Instructions for the task
When you reach the line containing "white bowl: [275,337,372,422]", begin reproducing the material exactly, stop after the line containing "yellow cutting board: none", and leave out any pictures along the way.
╭─ Data section
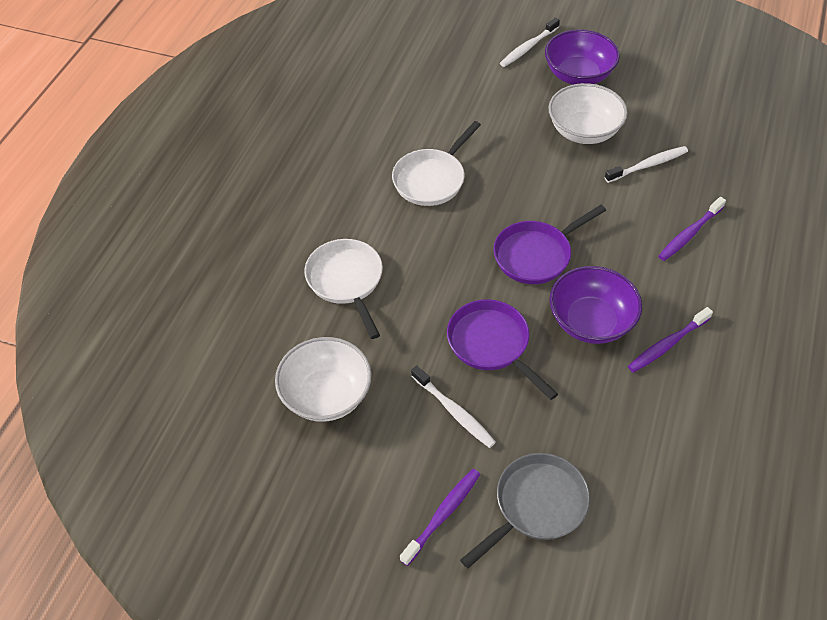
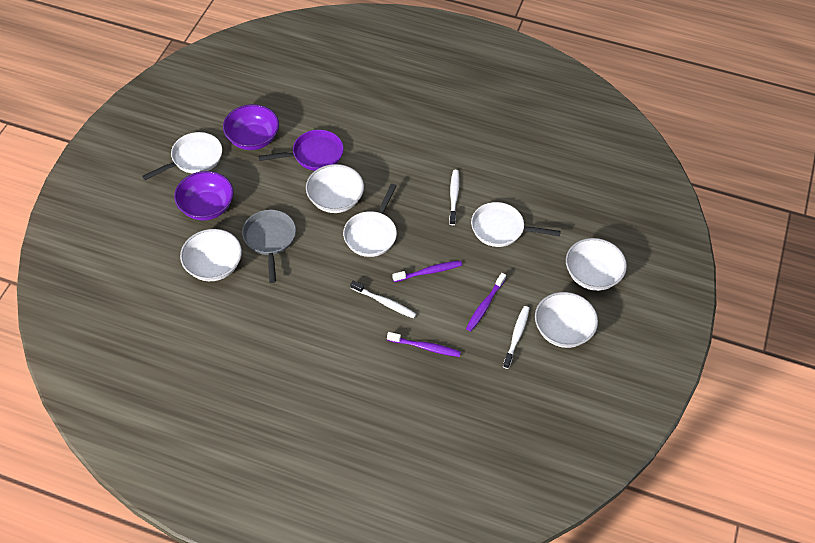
purple pan: [447,299,558,400] [494,205,606,284] = 2 -> [258,130,344,171] = 1
white bowl: [275,337,372,422] [549,83,627,144] = 2 -> [180,229,242,281] [306,164,364,213] [535,292,598,348] [566,238,627,291] = 4
white pan: [304,239,383,339] [392,121,481,206] = 2 -> [142,132,222,180] [343,184,397,257] [471,202,561,247] = 3

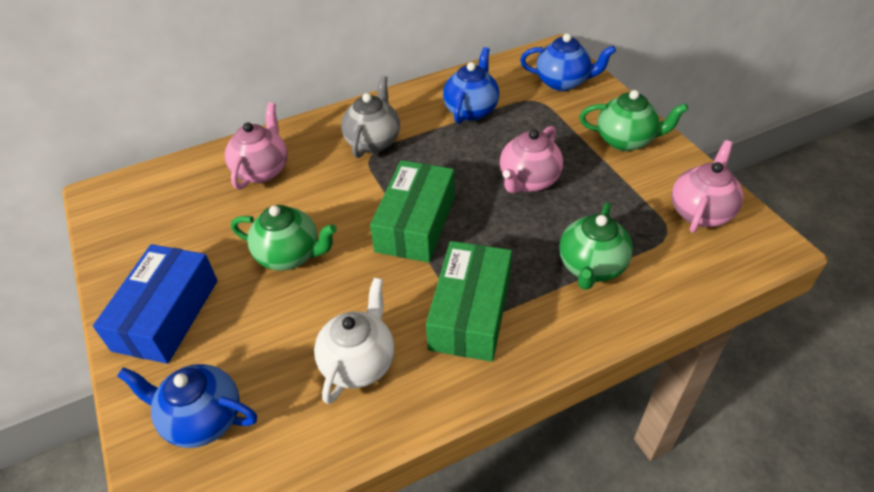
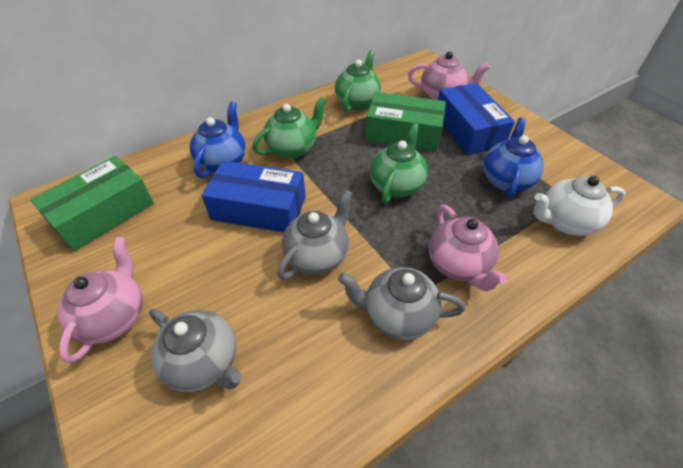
blue box: [93,244,217,364] = 1 -> [201,160,306,232] [438,83,515,155] = 2
blue teapot: [117,364,257,448] [443,47,499,124] [520,34,616,91] = 3 -> [190,102,246,178] [483,118,544,198] = 2
grey teapot: [341,75,400,158] = 1 -> [149,309,242,392] [277,189,353,280] [338,267,465,340] = 3

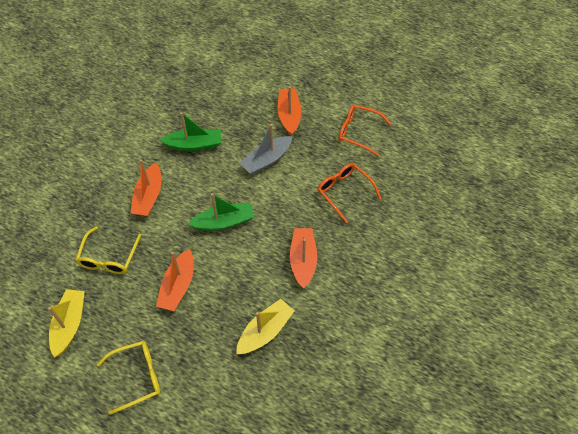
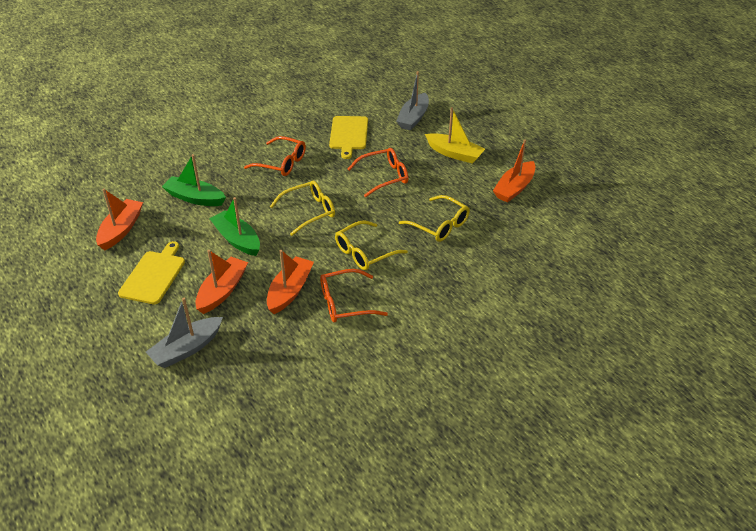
grey boat: [240,124,292,175] = 1 -> [146,298,223,368] [396,71,429,131] = 2
orange glasses: [318,163,381,223] [338,105,391,156] = 2 -> [244,136,306,176] [320,269,388,323] [348,148,408,197] = 3
yellow boat: [48,289,85,357] [236,299,294,354] = 2 -> [425,107,485,164] = 1
yellow cutting board: none = 0 -> [118,241,185,304] [329,116,368,159] = 2
yellow glasses: [76,227,141,274] [97,341,160,415] = 2 -> [270,181,335,236] [335,220,408,270] [399,195,470,242] = 3

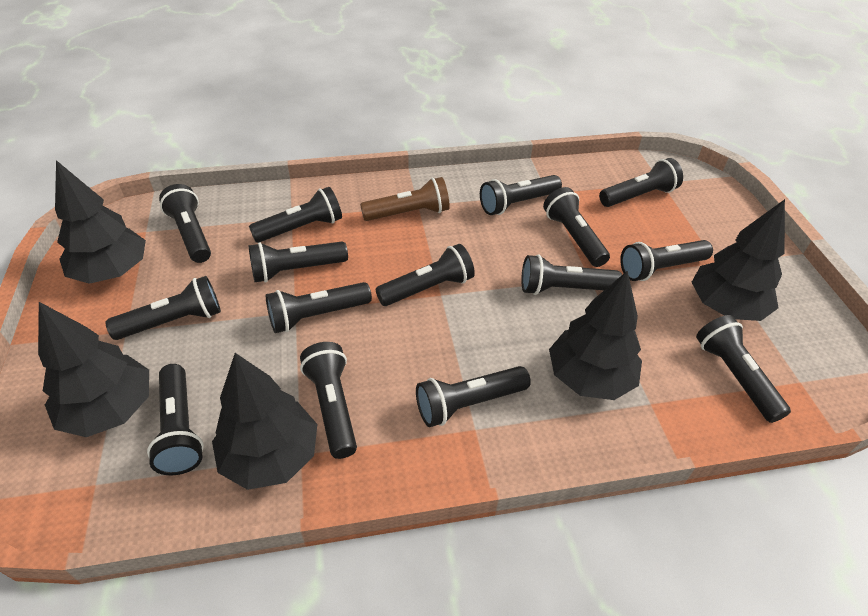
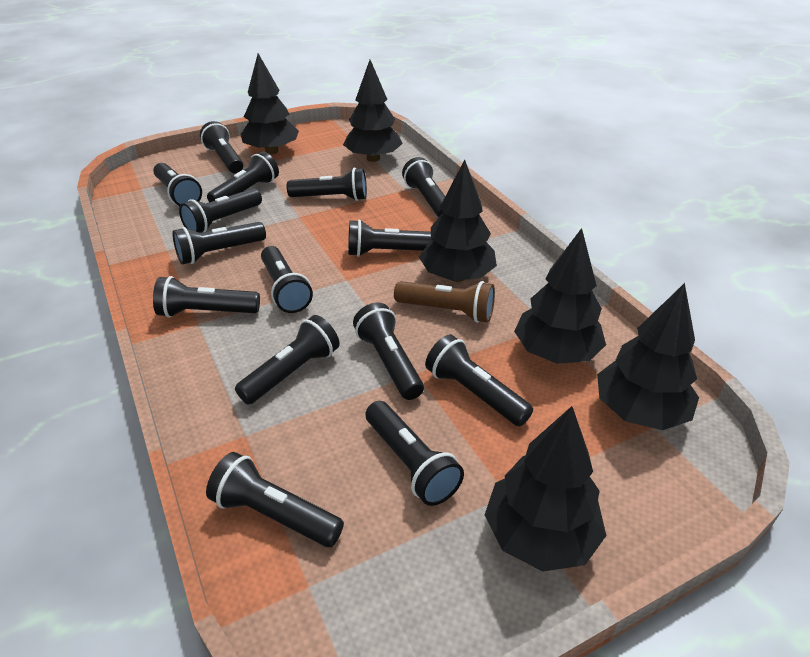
black tree: [38,302,149,437] [55,160,146,284] [212,353,317,490] [549,271,642,400] [691,199,785,321] = 5 -> [240,53,299,154] [343,60,403,162] [419,160,497,282] [485,406,606,571] [514,228,606,364] [597,283,699,430] = 6

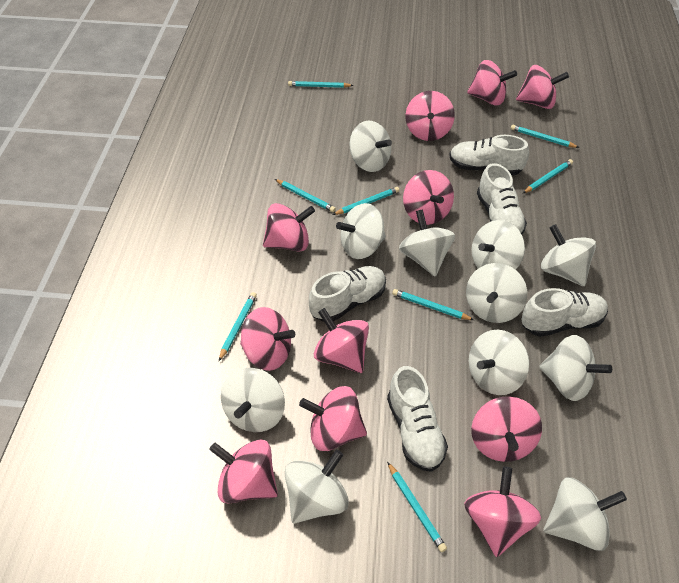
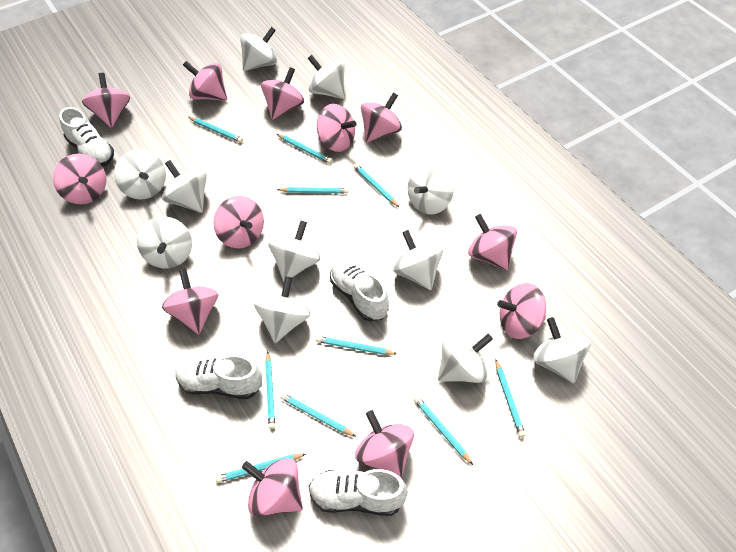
pink spinning top: [209,440,278,503] [240,307,295,371] [263,203,315,251] [299,386,367,451] [314,308,369,373] [403,170,454,225] [406,91,455,141] [464,466,541,557] [467,60,517,105] [471,396,542,462] [516,65,569,109] = 11 -> [53,154,106,204] [82,73,130,128] [162,269,219,334] [183,61,227,101] [213,196,264,248] [242,458,303,517] [261,67,304,120] [317,104,356,152] [355,410,414,478] [361,92,402,143] [468,214,517,270] [497,283,546,339] = 12
turquoise pencil: [219,292,257,361] [275,179,336,212] [288,81,353,88] [333,187,400,215] [387,462,447,552] [392,289,474,320] [511,125,579,148] [523,159,573,193] = 8 -> [188,117,243,143] [215,454,306,483] [265,351,275,429] [277,134,332,164] [277,187,349,194] [280,393,356,437] [316,336,397,355] [353,164,400,208] [414,396,473,465] [495,359,525,437] = 10
white shoe: [309,266,386,322] [387,366,448,472] [449,135,529,176] [477,163,527,235] [521,288,608,337] = 5 -> [59,107,114,167] [175,355,262,399] [309,469,408,516] [330,258,389,321] = 4

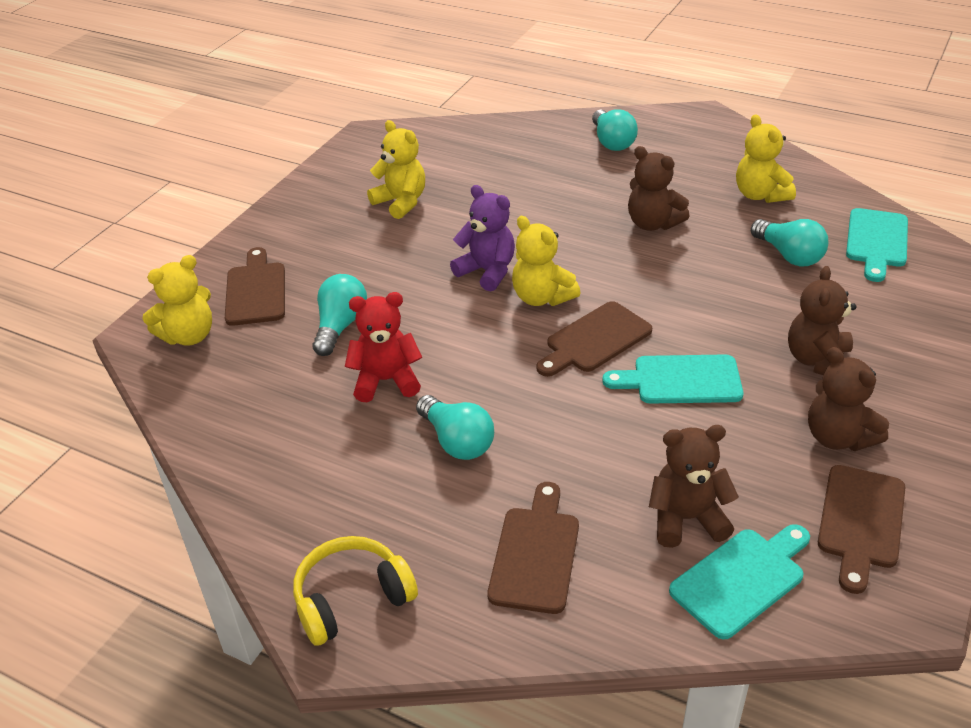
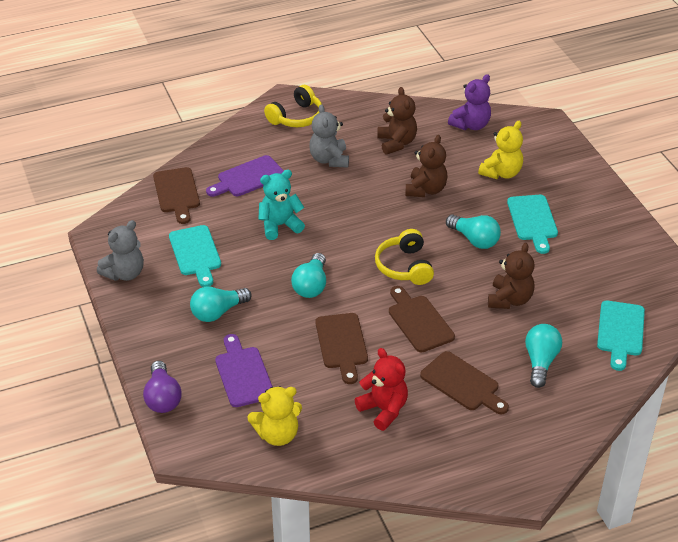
brown teddy bear: [628,146,689,231] [649,425,739,548] [788,266,857,375] [808,347,889,451] = 4 -> [377,87,417,155] [405,135,448,197] [488,243,534,309] = 3
grey teddy bear: none = 0 -> [97,220,144,281] [309,104,349,167] = 2
purple cutting board: none = 0 -> [206,155,284,197] [215,334,273,407] = 2
purple light bulb: none = 0 -> [143,361,182,413] = 1
turquoise teddy bear: none = 0 -> [258,170,305,240] = 1
yellow headphones: [293,536,418,646] = 1 -> [264,85,322,127] [375,229,434,285] = 2
yellow teddy bear: [142,255,212,346] [367,120,425,219] [512,216,581,306] [736,114,796,203] = 4 -> [247,386,302,446] [478,121,523,179] = 2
╰─
Result of the task
white bowl: [275,337,372,422] [549,83,627,144] = 2 -> [180,229,242,281] [306,164,364,213] [535,292,598,348] [566,238,627,291] = 4
white pan: [304,239,383,339] [392,121,481,206] = 2 -> [142,132,222,180] [343,184,397,257] [471,202,561,247] = 3

blue box: [93,244,217,364] = 1 -> [201,160,306,232] [438,83,515,155] = 2
blue teapot: [117,364,257,448] [443,47,499,124] [520,34,616,91] = 3 -> [190,102,246,178] [483,118,544,198] = 2
grey teapot: [341,75,400,158] = 1 -> [149,309,242,392] [277,189,353,280] [338,267,465,340] = 3

grey boat: [240,124,292,175] = 1 -> [146,298,223,368] [396,71,429,131] = 2
orange glasses: [318,163,381,223] [338,105,391,156] = 2 -> [244,136,306,176] [320,269,388,323] [348,148,408,197] = 3
yellow boat: [48,289,85,357] [236,299,294,354] = 2 -> [425,107,485,164] = 1
yellow cutting board: none = 0 -> [118,241,185,304] [329,116,368,159] = 2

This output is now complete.